(Before-and-after change records)
+++
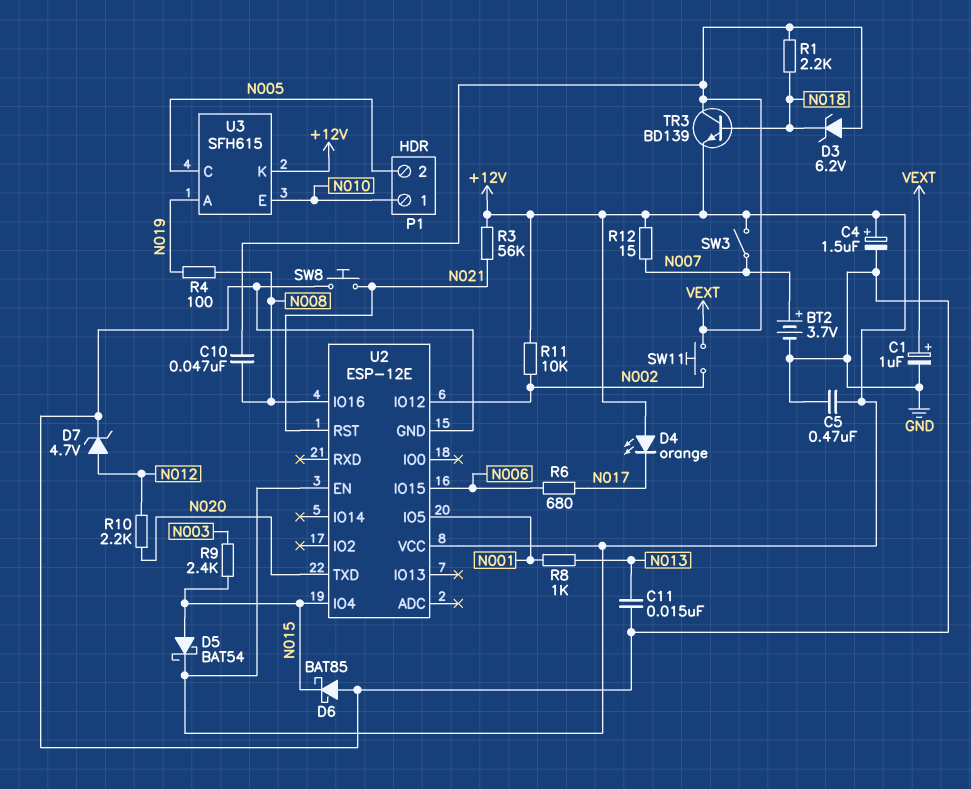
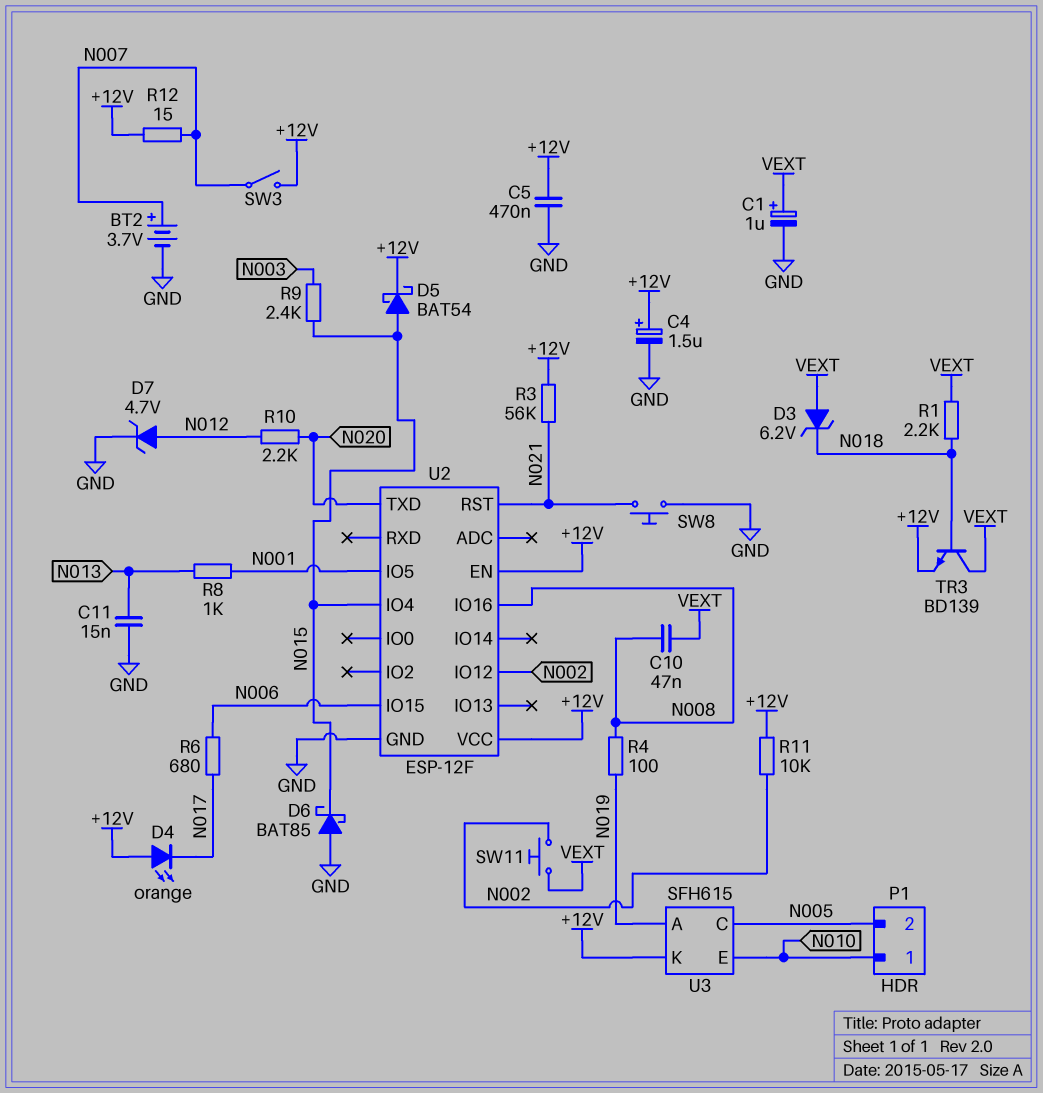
U2: ESP-12E -> ESP-12F

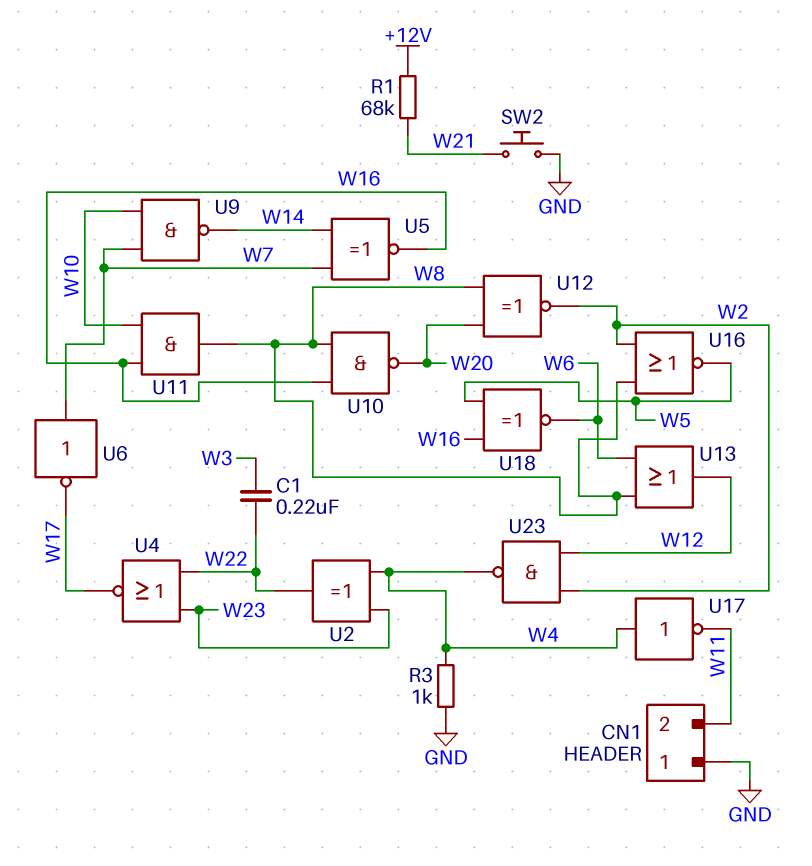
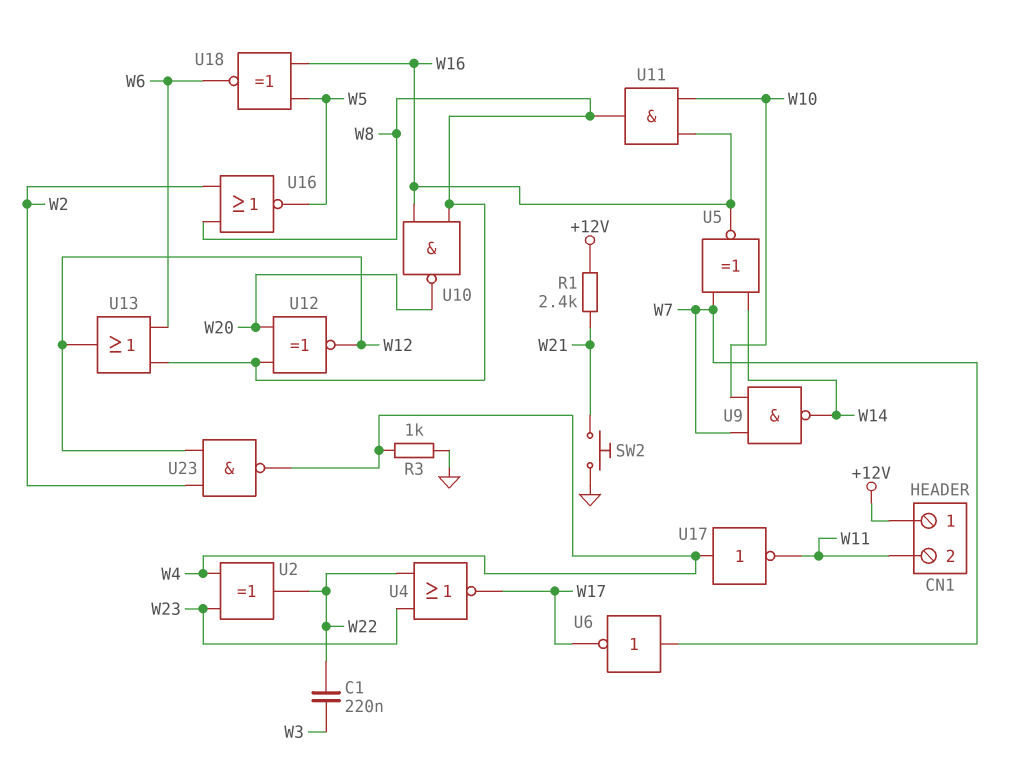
CN1 pin 1: GND -> +12V
R1: 68k (+12V, W21) -> 2.4k (+12V, W21)
U12: XNOR (in W8, in W20, out W2) -> XNOR (in W8, in W20, out W12)

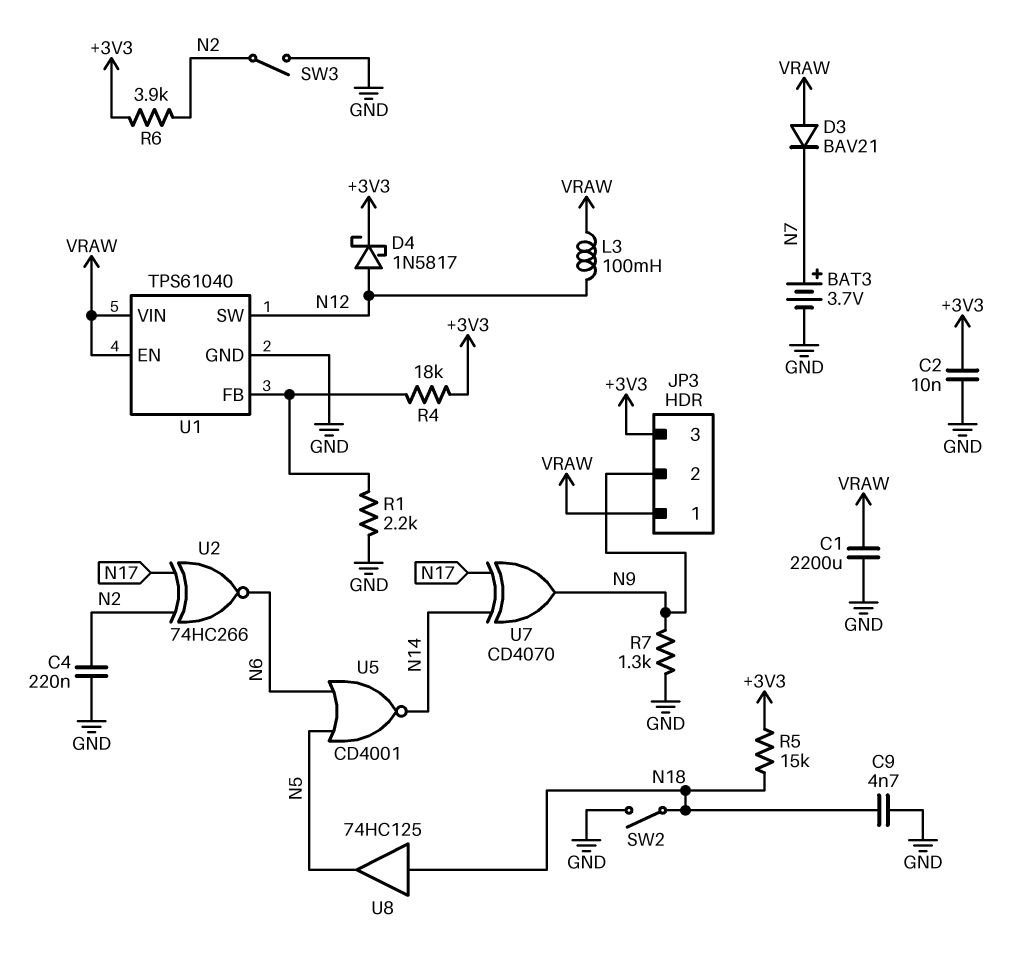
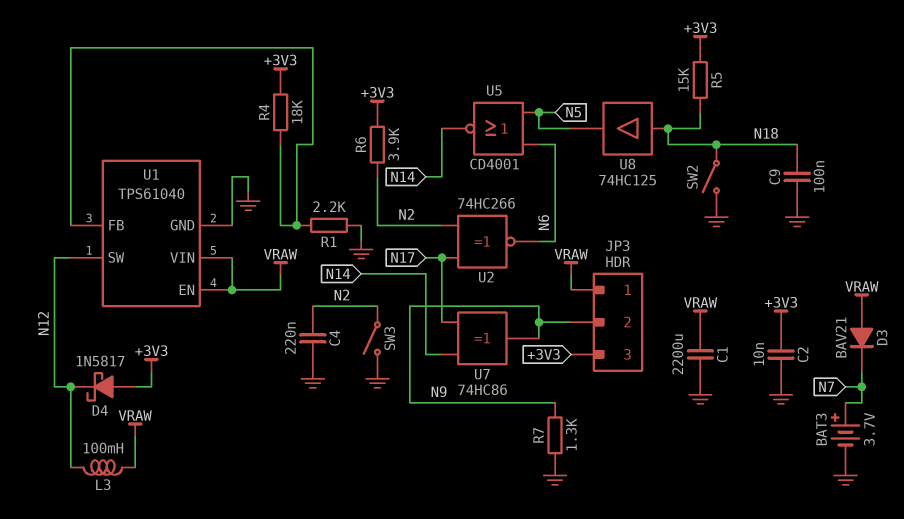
C9: 4.7nF (GND, N18) -> 100nF (GND, N18)
D4: schottky 1N5817 (A N12, K +3V3) -> schottky 1N5817 (A +3V3, K N12)
U7: XOR CD4070 (in N14, in N17, out N9) -> XOR 74HC86 (in N14, in N17, out N9)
+++
• Work required
From the first line to the last, retype the entries above exactly, minus the pictures.

• The answer
U2: ESP-12E -> ESP-12F

CN1 pin 1: GND -> +12V
R1: 68k (+12V, W21) -> 2.4k (+12V, W21)
U12: XNOR (in W8, in W20, out W2) -> XNOR (in W8, in W20, out W12)

C9: 4.7nF (GND, N18) -> 100nF (GND, N18)
D4: schottky 1N5817 (A N12, K +3V3) -> schottky 1N5817 (A +3V3, K N12)
U7: XOR CD4070 (in N14, in N17, out N9) -> XOR 74HC86 (in N14, in N17, out N9)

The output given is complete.